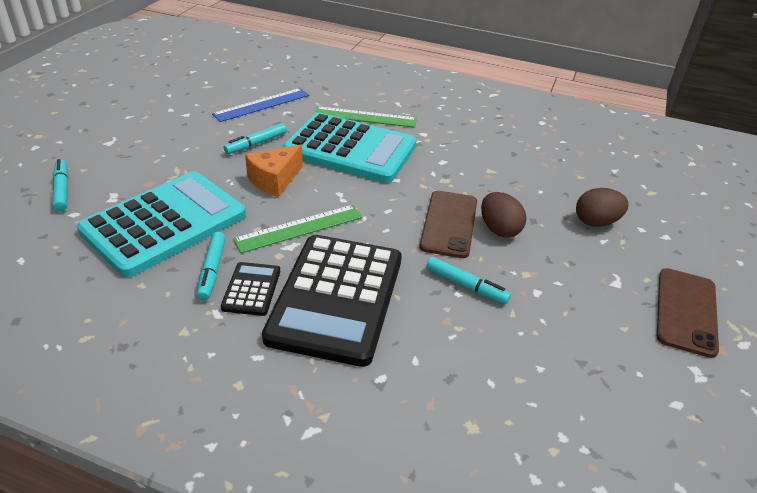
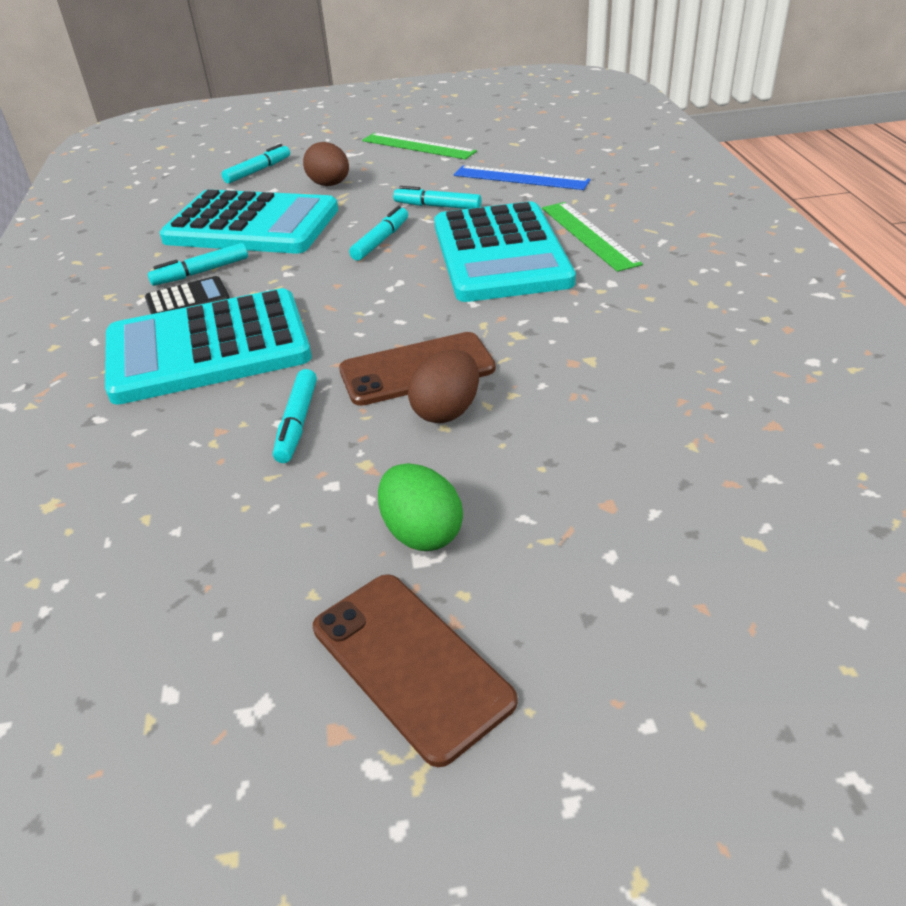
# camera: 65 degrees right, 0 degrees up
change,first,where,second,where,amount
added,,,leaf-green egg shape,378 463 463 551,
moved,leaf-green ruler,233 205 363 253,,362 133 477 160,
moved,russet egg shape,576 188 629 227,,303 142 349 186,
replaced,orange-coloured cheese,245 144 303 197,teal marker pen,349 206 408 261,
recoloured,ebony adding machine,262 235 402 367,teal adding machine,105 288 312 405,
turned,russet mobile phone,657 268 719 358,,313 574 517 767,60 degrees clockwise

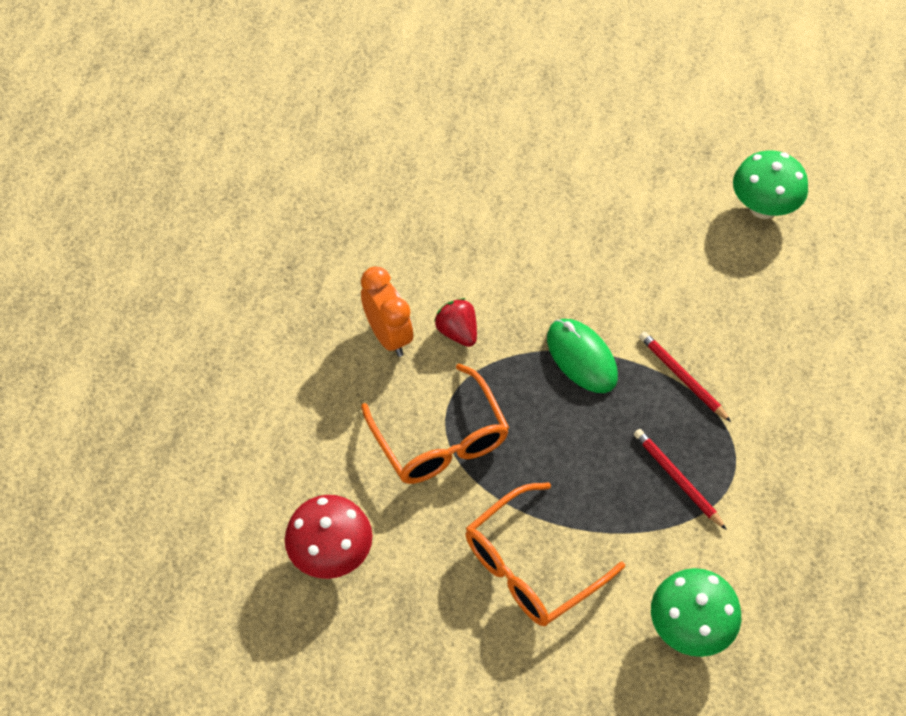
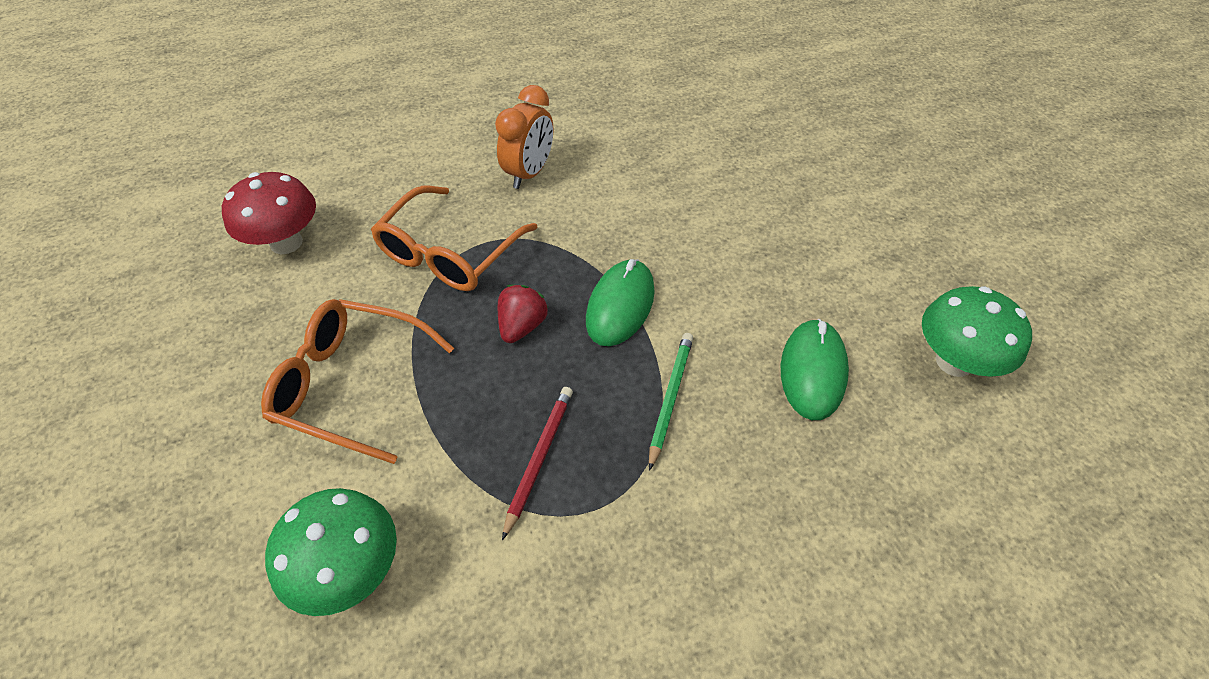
# camera: 55 degrees right, 5 degrees down
change,first,where,second,where,amount
added,,,leaf-green computer mouse,781 319 849 420,
moved,scarlet berry,434 298 477 347,,498 285 548 343,
recoloured,scarlet lead pencil,639 332 731 422,leaf-green lead pencil,649 333 693 471,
* * * * *
What you return should be the full listing, unchanged, minus the pictures.

# camera: 65 degrees right, 0 degrees up
change,first,where,second,where,amount
added,,,leaf-green egg shape,378 463 463 551,
moved,leaf-green ruler,233 205 363 253,,362 133 477 160,
moved,russet egg shape,576 188 629 227,,303 142 349 186,
replaced,orange-coloured cheese,245 144 303 197,teal marker pen,349 206 408 261,
recoloured,ebony adding machine,262 235 402 367,teal adding machine,105 288 312 405,
turned,russet mobile phone,657 268 719 358,,313 574 517 767,60 degrees clockwise

# camera: 55 degrees right, 5 degrees down
change,first,where,second,where,amount
added,,,leaf-green computer mouse,781 319 849 420,
moved,scarlet berry,434 298 477 347,,498 285 548 343,
recoloured,scarlet lead pencil,639 332 731 422,leaf-green lead pencil,649 333 693 471,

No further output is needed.